╭─ Recorded information

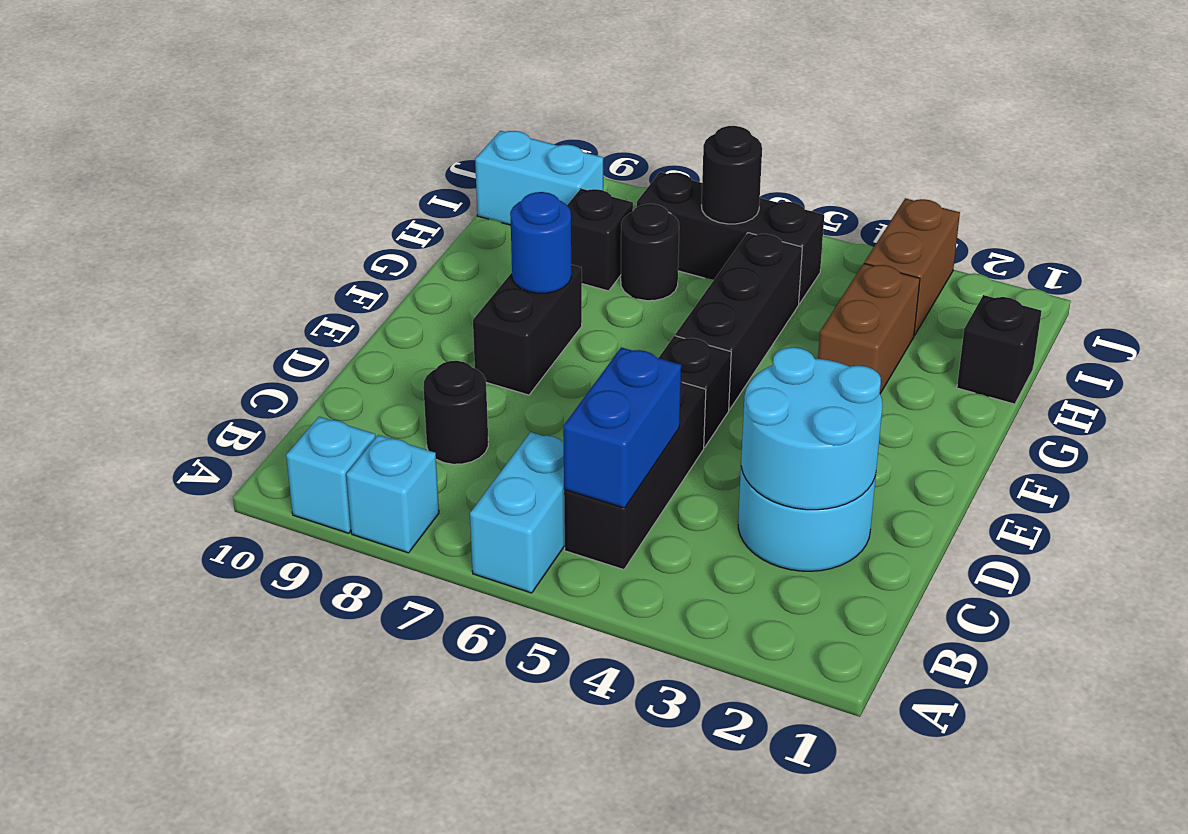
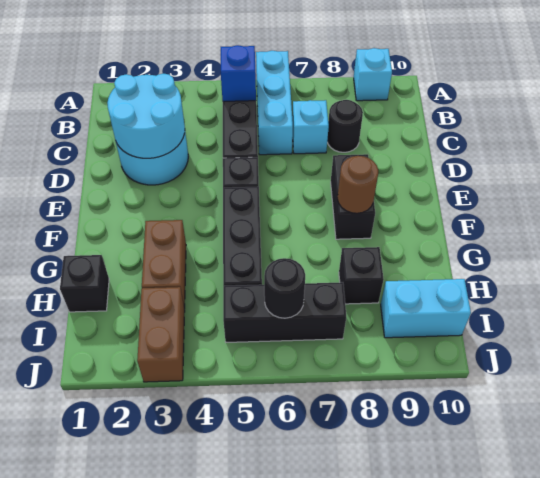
cyan brick A6:B6 level 1 -> cyan brick A6:C6 level 1
cyan brick A8 level 1 -> cyan brick C7 level 1
blue brick B5:C5 level 2 -> blue brick B5 level 2
blue round brick F8 level 2 -> brown round brick F8 level 2
black round brick H7 level 1 -> none

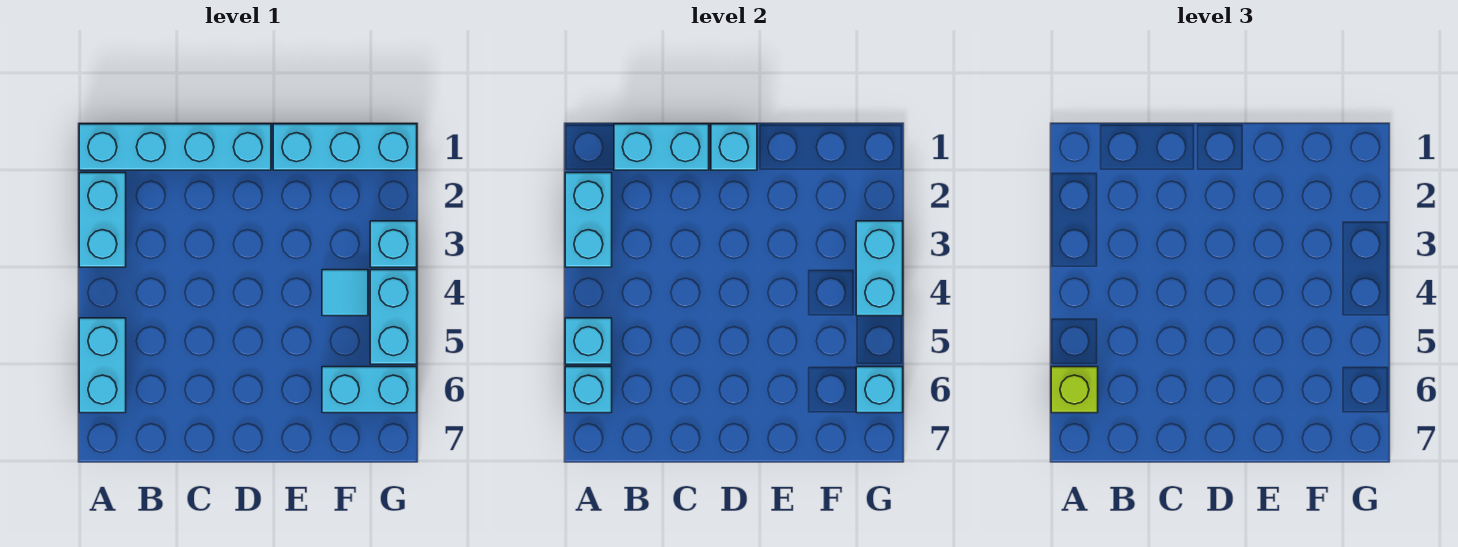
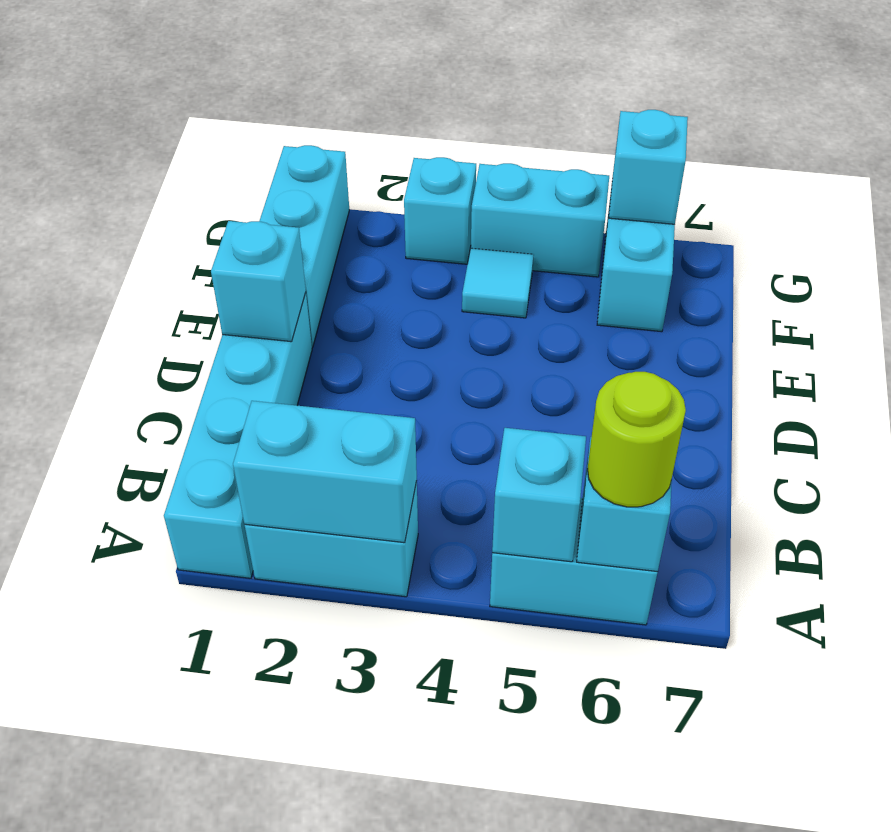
lime brick A6 level 3 -> lime round brick A6 level 3
cyan brick B1:C1 level 2 -> none
cyan brick G3:G4 level 2 -> none

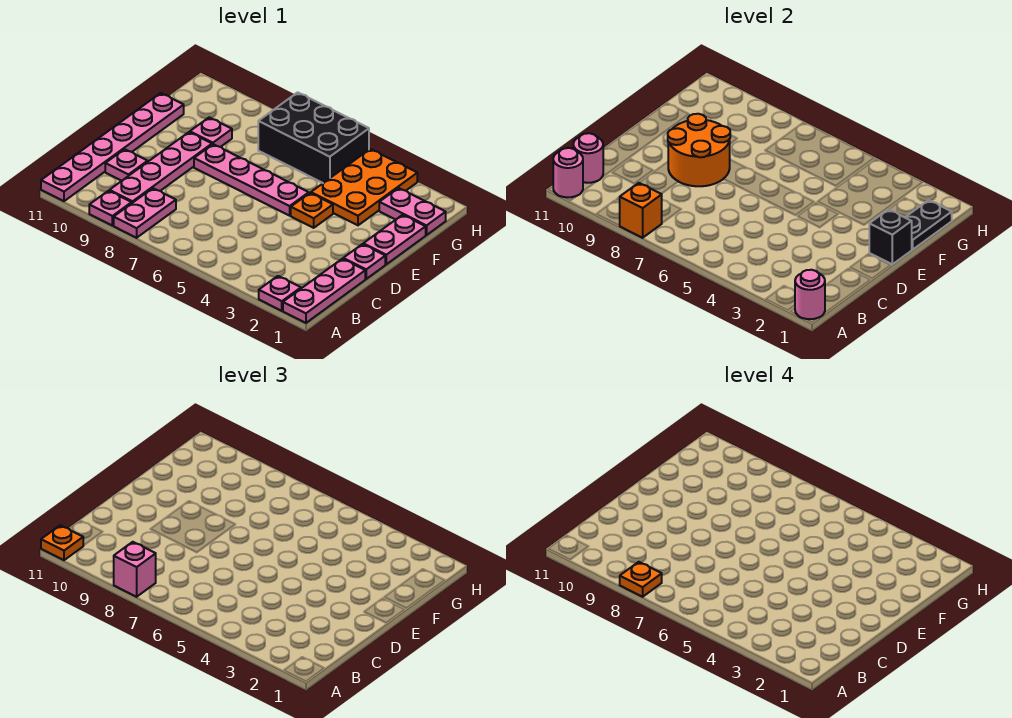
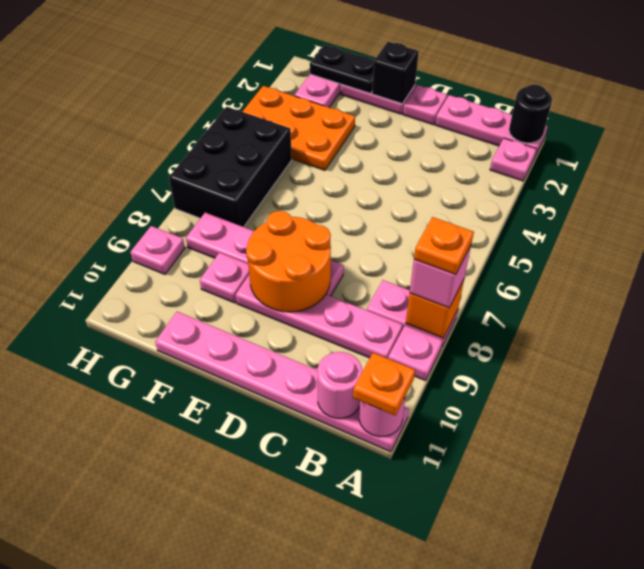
pink round brick A1 level 2 -> black round brick A1 level 2
pink plate C10 level 1 -> pink plate H9 level 1
orange plate E4 level 1 -> none
pink plate E5:E8 level 1 -> pink plate D8:G8 level 1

╰─

◆ Exercise brief ◆
Beginning with the line that holds "lime brick A6", extract every line to the end of the material, exactly as it stands, and drop the pictures.

◆ Task solution ◆
lime brick A6 level 3 -> lime round brick A6 level 3
cyan brick B1:C1 level 2 -> none
cyan brick G3:G4 level 2 -> none

pink round brick A1 level 2 -> black round brick A1 level 2
pink plate C10 level 1 -> pink plate H9 level 1
orange plate E4 level 1 -> none
pink plate E5:E8 level 1 -> pink plate D8:G8 level 1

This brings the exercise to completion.